Material shown START

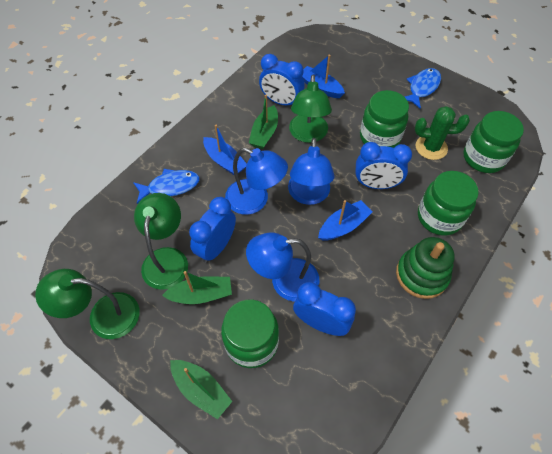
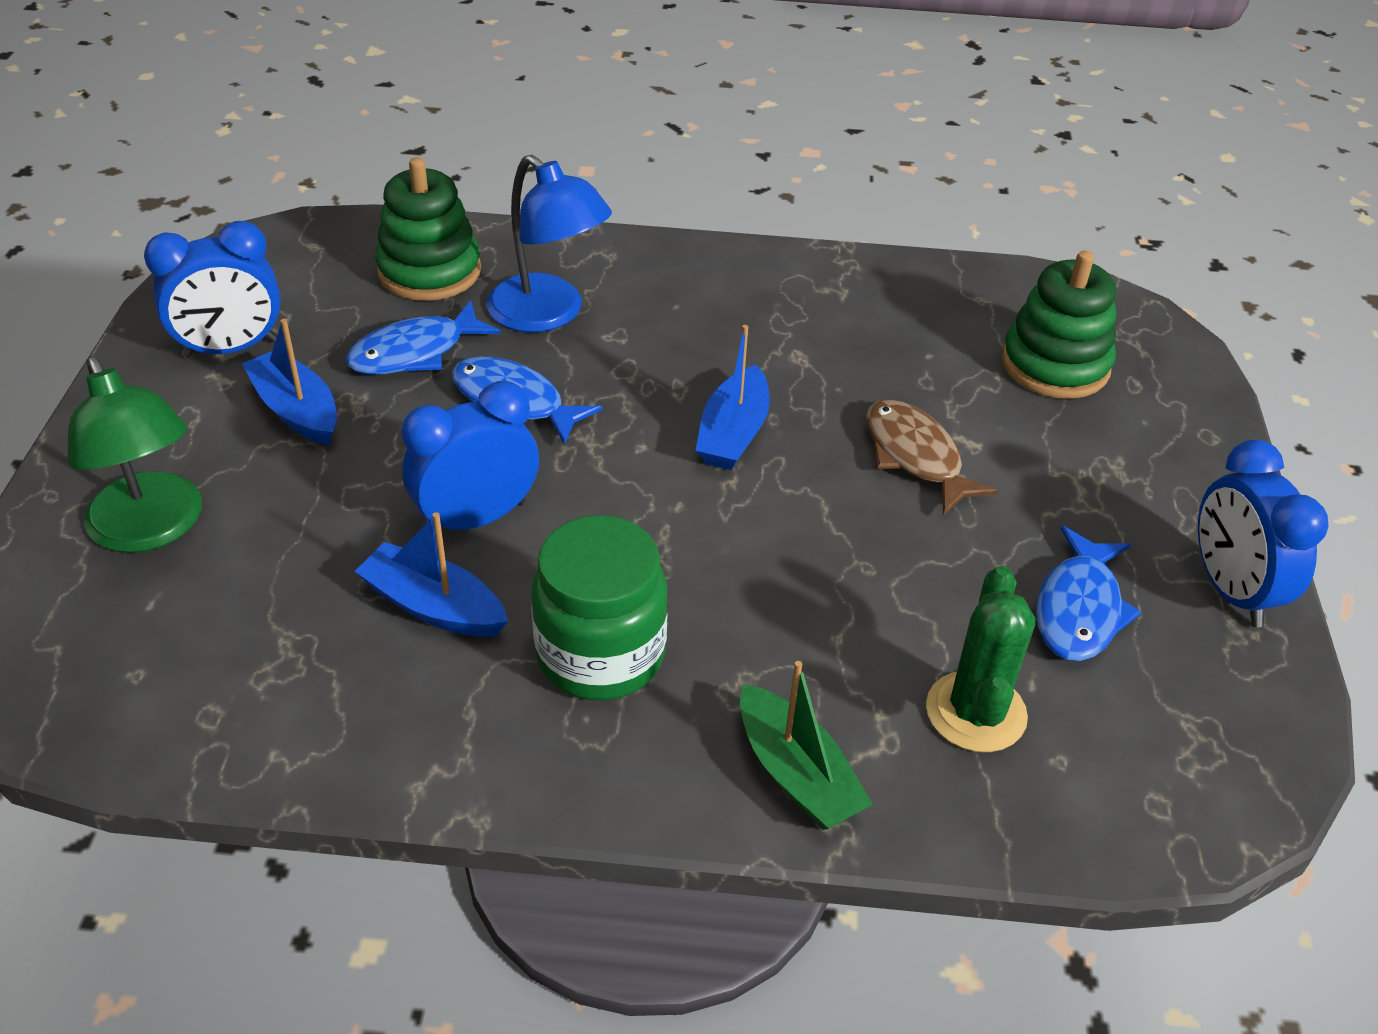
blue clock: 4 -> 3
blue fish: 2 -> 3
blue lamp: 3 -> 1
brown fish: 0 -> 1
green boat: 3 -> 1
green jar: 4 -> 1
green lamp: 3 -> 1
green stacking toy: 1 -> 2

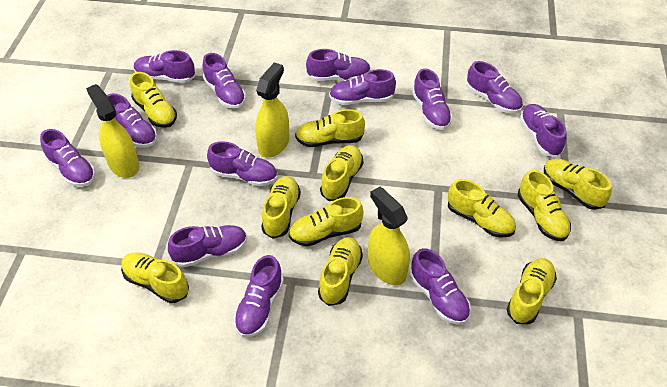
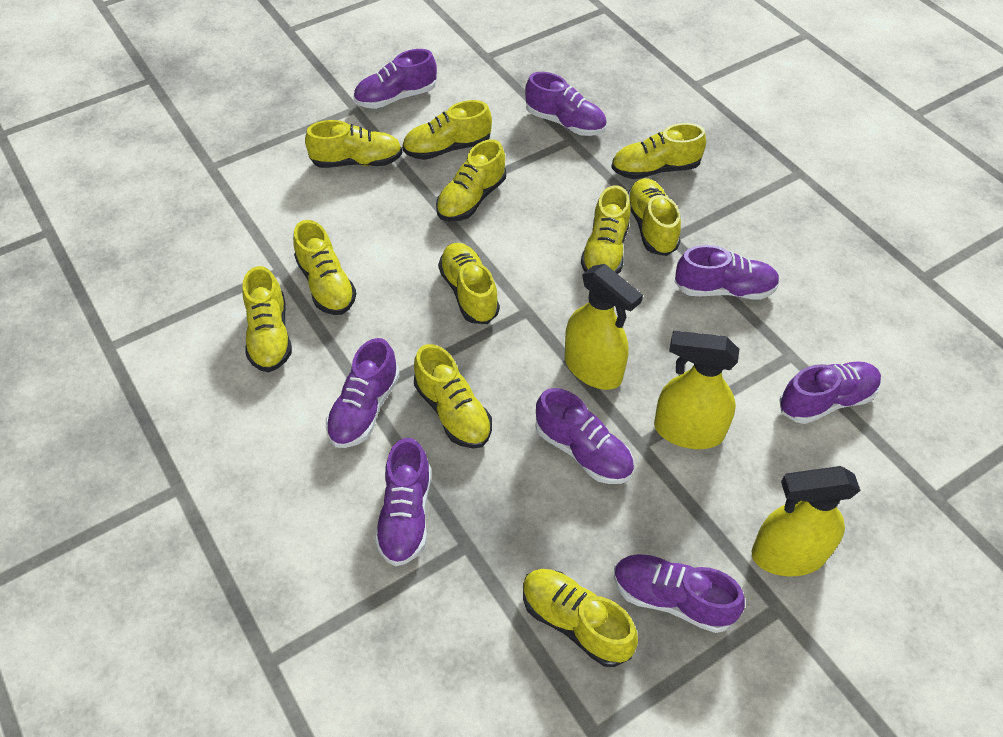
purple shoe: 13 -> 8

Material shown END

- **Problem to solve**: Repeat exactly the lines in the entries from the one containing "blue lamp: 3 -> 1" to the final line, inclusive, and nothing beyond them; skip pictures.

- **Response area**:
blue lamp: 3 -> 1
brown fish: 0 -> 1
green boat: 3 -> 1
green jar: 4 -> 1
green lamp: 3 -> 1
green stacking toy: 1 -> 2

purple shoe: 13 -> 8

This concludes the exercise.